#### Required task:
Please count the lines in the records below that contain the string "kern", and reply with that number alone.

++++ Data for this task

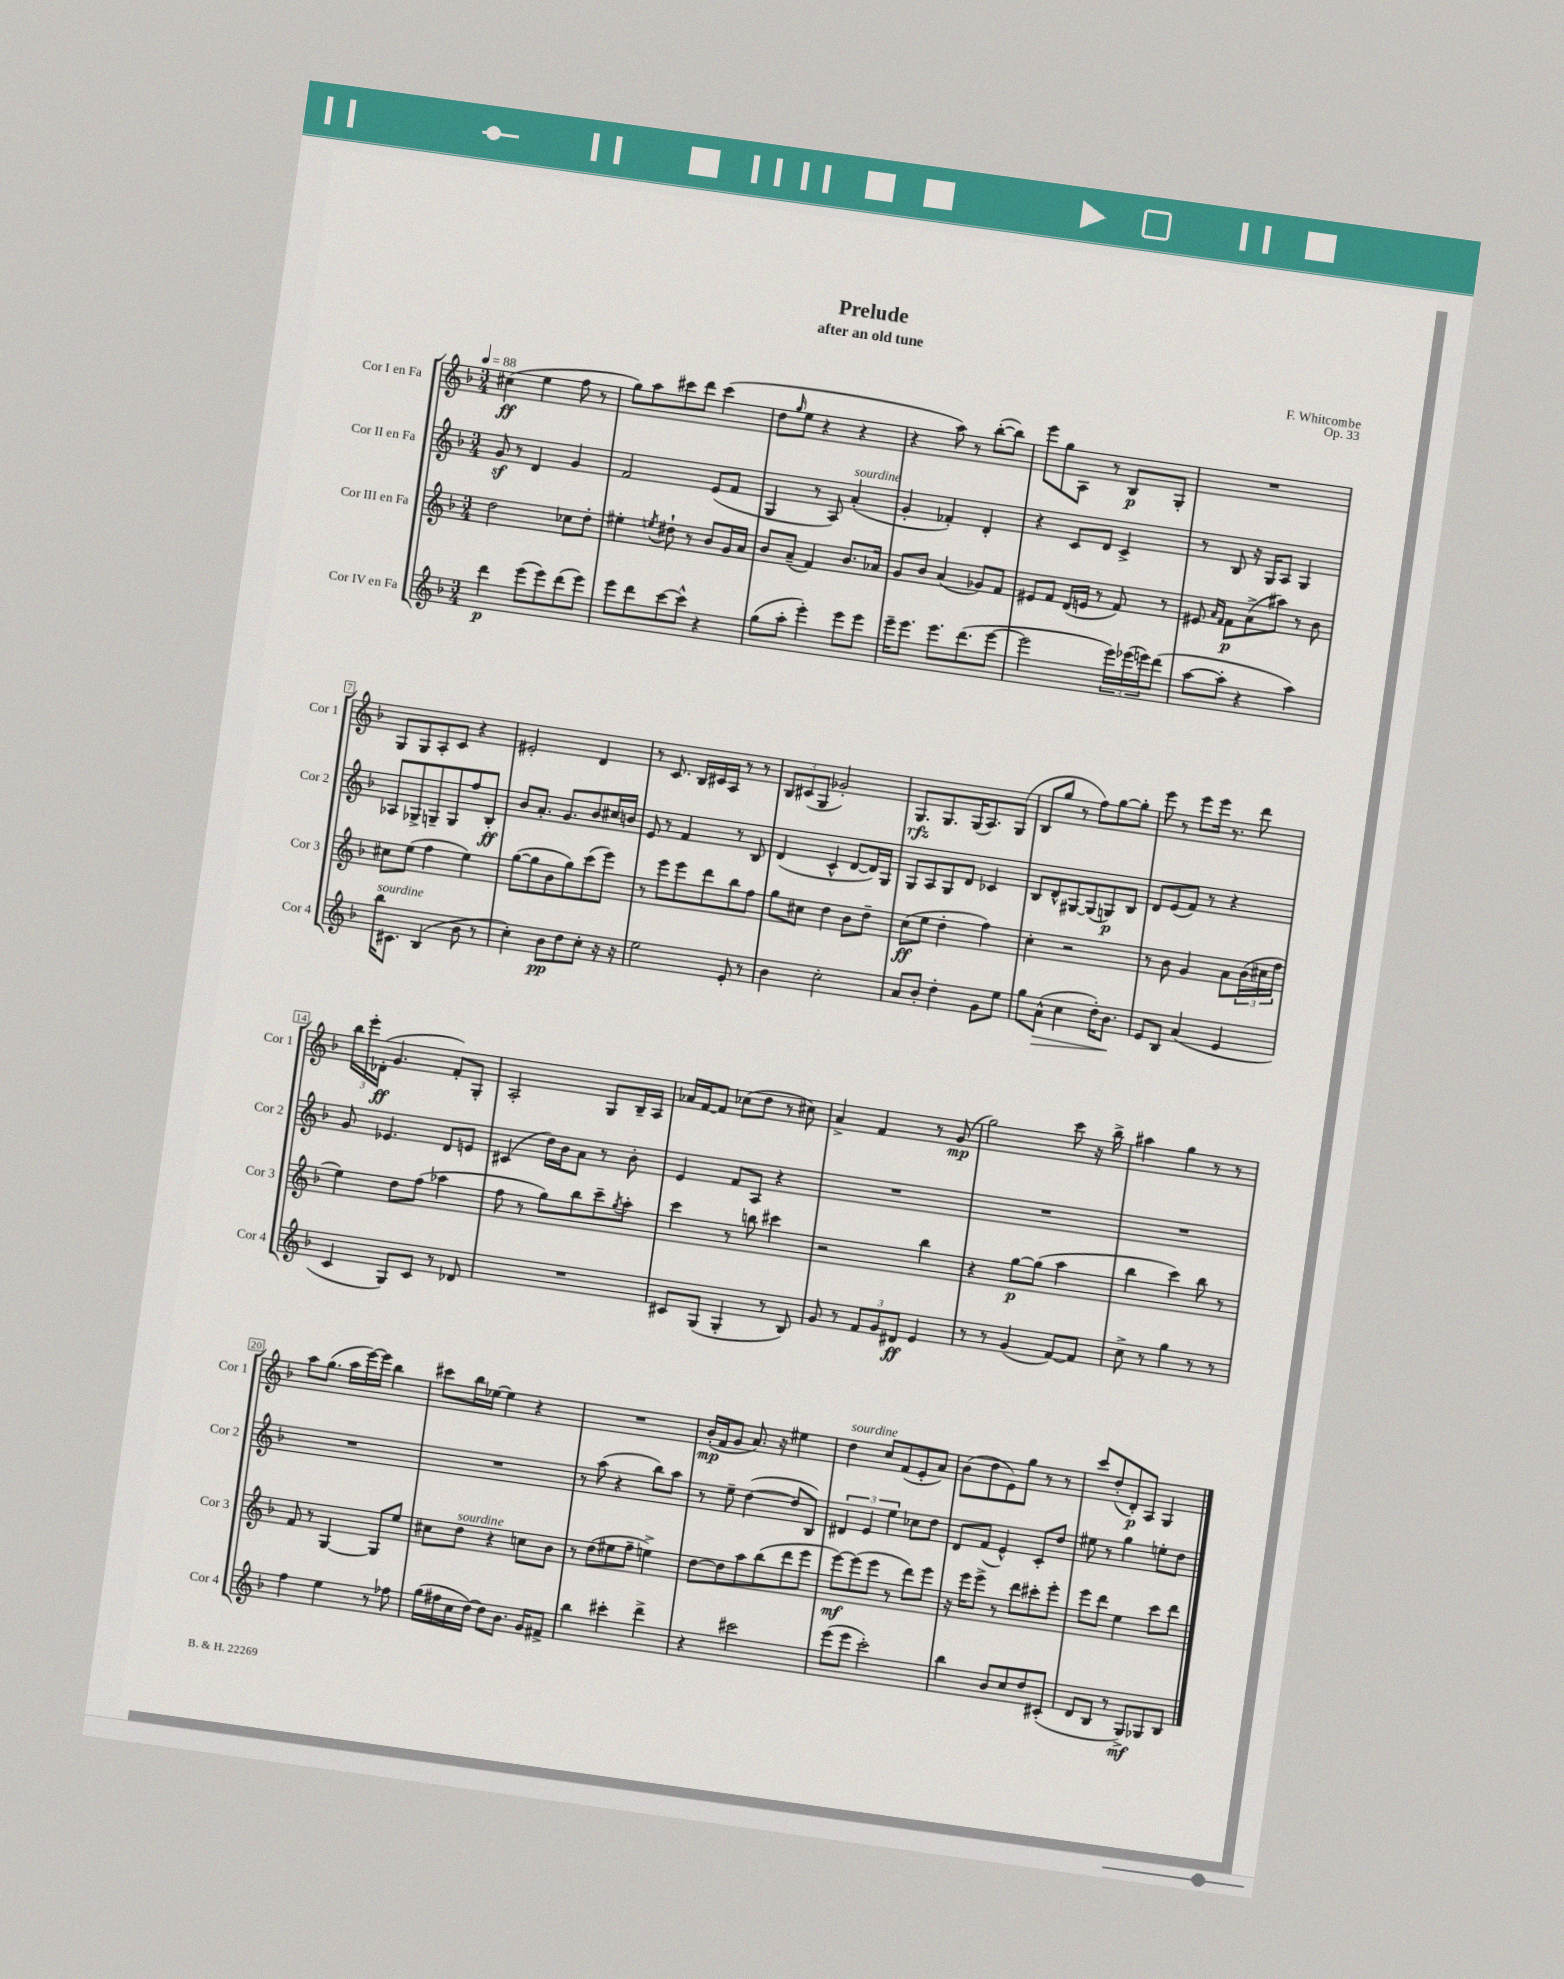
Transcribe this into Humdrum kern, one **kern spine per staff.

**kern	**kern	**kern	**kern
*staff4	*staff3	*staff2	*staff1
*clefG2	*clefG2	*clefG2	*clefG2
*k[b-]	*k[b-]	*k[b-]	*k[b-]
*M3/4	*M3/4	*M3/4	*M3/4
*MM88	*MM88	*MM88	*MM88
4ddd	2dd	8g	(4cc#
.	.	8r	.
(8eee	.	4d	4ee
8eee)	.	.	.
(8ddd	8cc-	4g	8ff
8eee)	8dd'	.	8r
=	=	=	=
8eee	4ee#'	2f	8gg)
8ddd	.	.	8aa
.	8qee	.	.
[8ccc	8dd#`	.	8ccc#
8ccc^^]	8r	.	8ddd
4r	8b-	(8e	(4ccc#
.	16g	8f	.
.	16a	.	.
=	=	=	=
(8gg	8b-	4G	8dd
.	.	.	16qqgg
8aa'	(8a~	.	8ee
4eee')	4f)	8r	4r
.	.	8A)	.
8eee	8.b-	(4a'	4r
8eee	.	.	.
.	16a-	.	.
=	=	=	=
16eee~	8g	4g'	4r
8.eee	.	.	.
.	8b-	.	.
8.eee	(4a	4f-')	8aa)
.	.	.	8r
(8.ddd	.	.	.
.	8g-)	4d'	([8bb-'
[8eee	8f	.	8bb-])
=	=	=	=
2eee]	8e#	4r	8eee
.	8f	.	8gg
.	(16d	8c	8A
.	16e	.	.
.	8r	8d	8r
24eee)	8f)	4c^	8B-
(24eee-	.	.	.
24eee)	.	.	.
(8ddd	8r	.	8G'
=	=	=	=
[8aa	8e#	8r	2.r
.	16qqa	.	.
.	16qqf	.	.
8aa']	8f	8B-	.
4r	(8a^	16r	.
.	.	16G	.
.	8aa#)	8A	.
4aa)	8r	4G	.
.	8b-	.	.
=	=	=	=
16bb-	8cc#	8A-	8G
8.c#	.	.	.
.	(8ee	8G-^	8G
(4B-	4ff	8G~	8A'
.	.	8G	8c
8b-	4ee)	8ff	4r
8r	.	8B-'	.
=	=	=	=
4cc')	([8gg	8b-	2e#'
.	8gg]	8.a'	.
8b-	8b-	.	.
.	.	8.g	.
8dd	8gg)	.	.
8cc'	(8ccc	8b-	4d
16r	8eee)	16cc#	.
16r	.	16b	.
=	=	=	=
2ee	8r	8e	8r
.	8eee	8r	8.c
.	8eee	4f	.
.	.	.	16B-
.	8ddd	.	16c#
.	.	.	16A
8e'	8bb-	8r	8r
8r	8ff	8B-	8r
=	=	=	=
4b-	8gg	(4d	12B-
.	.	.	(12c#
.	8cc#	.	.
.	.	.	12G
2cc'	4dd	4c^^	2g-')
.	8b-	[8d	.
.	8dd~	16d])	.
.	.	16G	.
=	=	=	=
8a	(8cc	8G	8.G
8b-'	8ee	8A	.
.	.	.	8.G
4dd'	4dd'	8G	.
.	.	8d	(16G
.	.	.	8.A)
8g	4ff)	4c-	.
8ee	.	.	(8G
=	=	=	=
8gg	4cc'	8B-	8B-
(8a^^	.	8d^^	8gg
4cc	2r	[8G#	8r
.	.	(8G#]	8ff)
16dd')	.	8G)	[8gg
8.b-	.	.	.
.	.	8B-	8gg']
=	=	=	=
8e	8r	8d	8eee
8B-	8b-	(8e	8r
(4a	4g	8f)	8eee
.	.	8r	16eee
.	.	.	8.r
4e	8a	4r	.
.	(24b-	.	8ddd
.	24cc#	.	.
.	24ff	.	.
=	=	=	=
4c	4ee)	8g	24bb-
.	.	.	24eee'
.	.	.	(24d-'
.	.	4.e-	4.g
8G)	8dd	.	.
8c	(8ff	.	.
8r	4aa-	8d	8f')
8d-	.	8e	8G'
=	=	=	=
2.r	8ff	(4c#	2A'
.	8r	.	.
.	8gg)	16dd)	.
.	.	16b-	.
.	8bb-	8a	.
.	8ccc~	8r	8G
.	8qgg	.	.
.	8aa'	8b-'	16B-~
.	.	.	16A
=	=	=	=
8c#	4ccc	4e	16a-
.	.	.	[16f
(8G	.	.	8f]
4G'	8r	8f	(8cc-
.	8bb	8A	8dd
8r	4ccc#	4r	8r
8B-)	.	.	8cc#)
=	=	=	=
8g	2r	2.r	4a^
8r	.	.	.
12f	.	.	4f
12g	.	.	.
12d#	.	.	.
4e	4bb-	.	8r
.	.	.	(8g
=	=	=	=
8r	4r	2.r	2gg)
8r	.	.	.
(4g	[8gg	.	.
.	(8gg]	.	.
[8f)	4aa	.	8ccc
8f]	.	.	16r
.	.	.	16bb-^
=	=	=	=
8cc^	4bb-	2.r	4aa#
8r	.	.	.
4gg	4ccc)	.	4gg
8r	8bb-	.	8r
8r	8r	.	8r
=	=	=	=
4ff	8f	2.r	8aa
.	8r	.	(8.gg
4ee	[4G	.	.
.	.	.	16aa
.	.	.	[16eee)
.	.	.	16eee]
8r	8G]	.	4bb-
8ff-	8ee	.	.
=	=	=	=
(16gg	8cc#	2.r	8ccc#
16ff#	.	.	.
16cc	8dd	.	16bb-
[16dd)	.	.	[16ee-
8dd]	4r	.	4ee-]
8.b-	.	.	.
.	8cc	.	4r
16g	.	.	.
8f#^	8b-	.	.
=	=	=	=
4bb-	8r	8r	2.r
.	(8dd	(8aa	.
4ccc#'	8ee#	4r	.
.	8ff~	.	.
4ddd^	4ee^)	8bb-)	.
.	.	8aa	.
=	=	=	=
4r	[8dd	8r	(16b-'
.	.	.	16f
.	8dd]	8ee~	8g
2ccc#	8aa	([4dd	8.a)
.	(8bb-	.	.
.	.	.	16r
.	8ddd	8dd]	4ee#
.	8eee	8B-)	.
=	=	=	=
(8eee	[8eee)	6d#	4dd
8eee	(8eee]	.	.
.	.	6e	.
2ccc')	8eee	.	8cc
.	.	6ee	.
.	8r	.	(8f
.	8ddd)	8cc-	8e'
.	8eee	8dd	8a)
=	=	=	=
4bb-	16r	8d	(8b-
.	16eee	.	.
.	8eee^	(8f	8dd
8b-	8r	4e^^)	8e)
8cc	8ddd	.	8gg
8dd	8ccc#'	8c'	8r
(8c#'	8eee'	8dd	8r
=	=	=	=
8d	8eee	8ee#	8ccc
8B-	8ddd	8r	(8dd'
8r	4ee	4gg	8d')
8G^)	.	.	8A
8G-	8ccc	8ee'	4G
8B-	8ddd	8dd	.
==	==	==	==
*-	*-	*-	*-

++++++++

#### Reply:
2